Assignment: Would you please transcribe, exactly as written, the lines of the entries below starting at the one that holds "C6: 470pF (GND, SIG31) -> 220nF (GND, SIG31)" and ending at the one that holds "D4: diode BAV21", both included?

Exercise material:
Start of Block

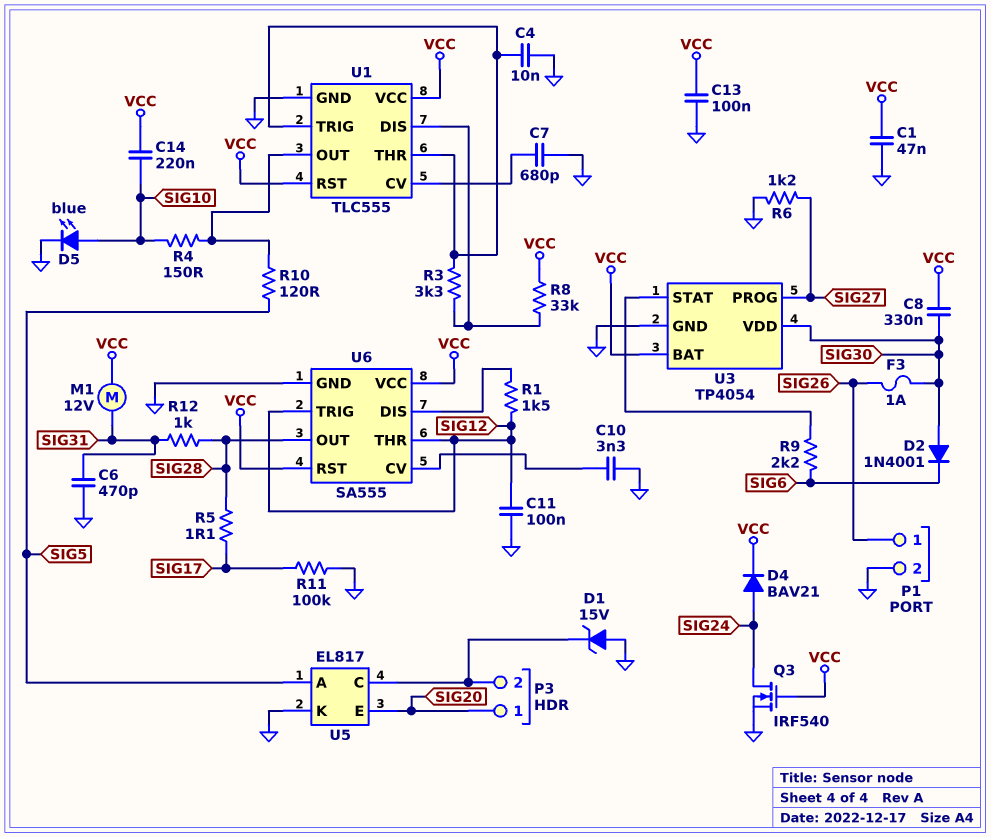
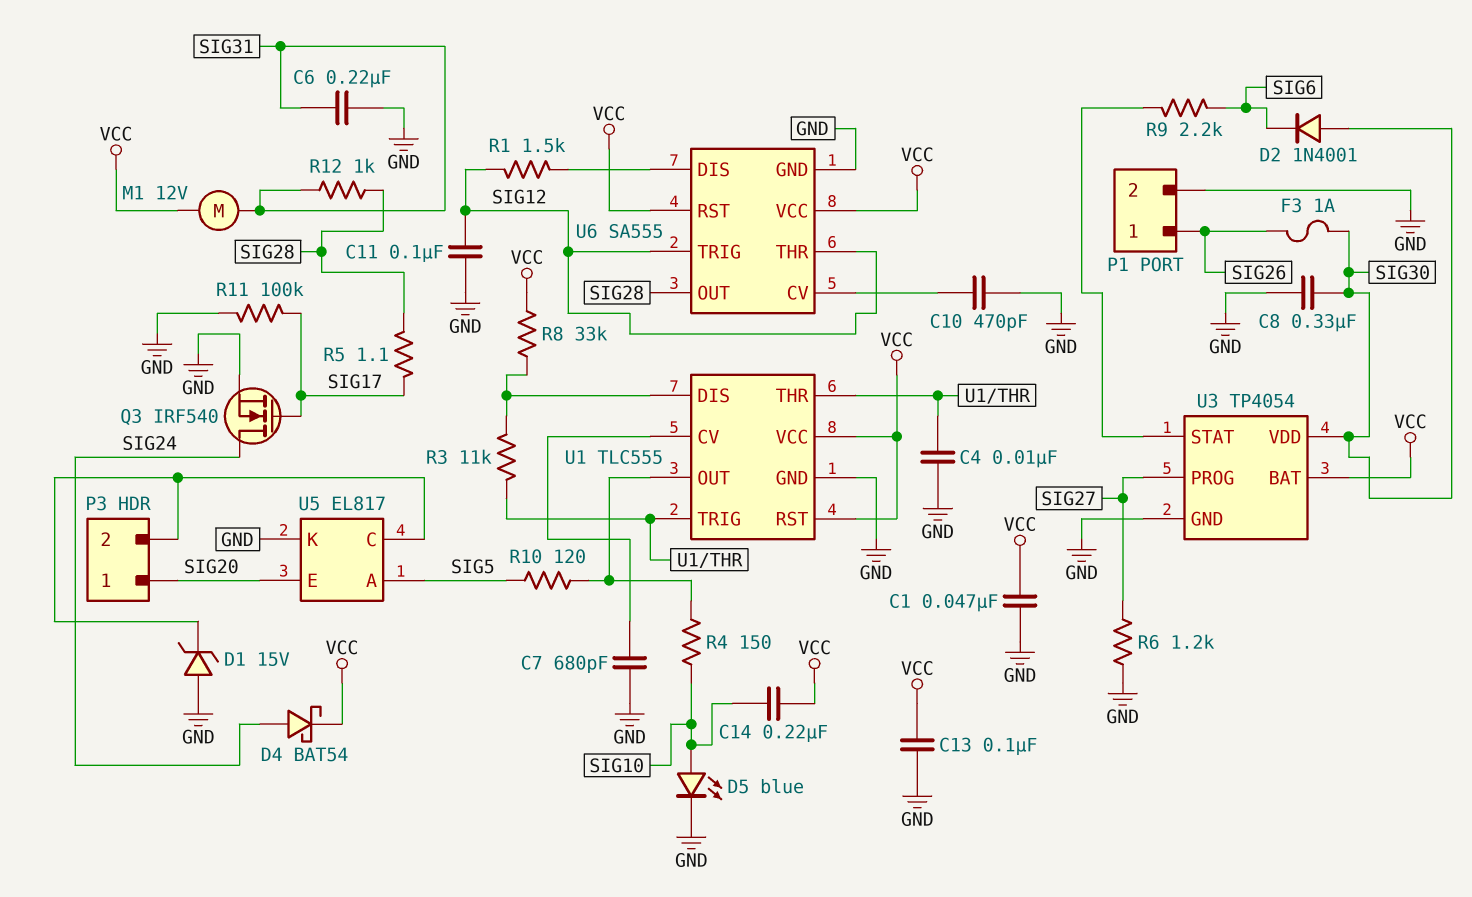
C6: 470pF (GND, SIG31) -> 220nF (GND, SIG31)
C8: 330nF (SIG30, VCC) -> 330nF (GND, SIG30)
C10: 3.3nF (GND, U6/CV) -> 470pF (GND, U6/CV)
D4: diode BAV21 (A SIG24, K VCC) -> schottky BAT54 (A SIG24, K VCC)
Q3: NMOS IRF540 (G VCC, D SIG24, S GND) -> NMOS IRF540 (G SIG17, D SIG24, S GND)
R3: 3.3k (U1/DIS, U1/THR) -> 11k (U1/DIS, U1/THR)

End of Block
Start of Block

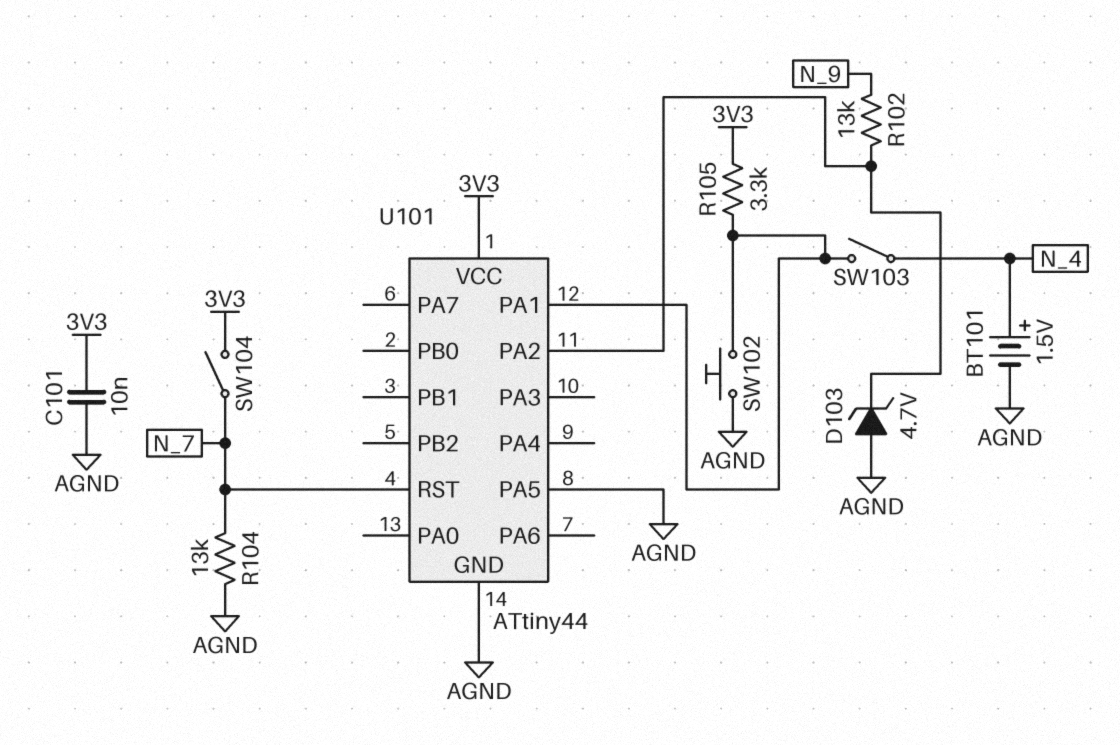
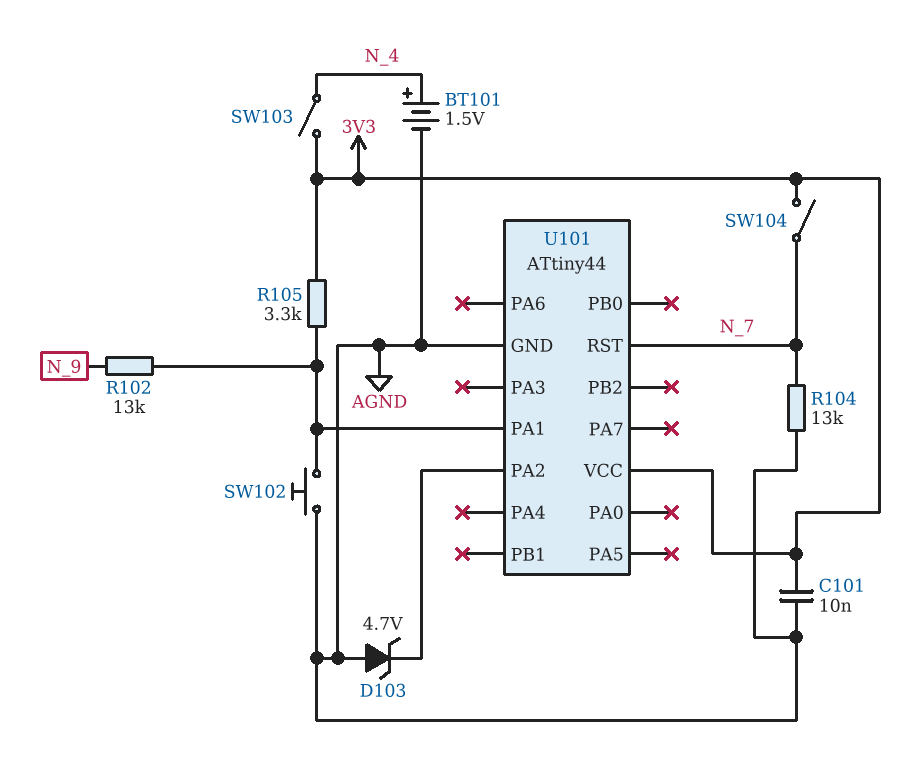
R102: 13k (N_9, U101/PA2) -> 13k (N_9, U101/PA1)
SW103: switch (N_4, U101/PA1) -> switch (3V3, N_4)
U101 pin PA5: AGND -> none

End of Block

Solution:
C6: 470pF (GND, SIG31) -> 220nF (GND, SIG31)
C8: 330nF (SIG30, VCC) -> 330nF (GND, SIG30)
C10: 3.3nF (GND, U6/CV) -> 470pF (GND, U6/CV)
D4: diode BAV21 (A SIG24, K VCC) -> schottky BAT54 (A SIG24, K VCC)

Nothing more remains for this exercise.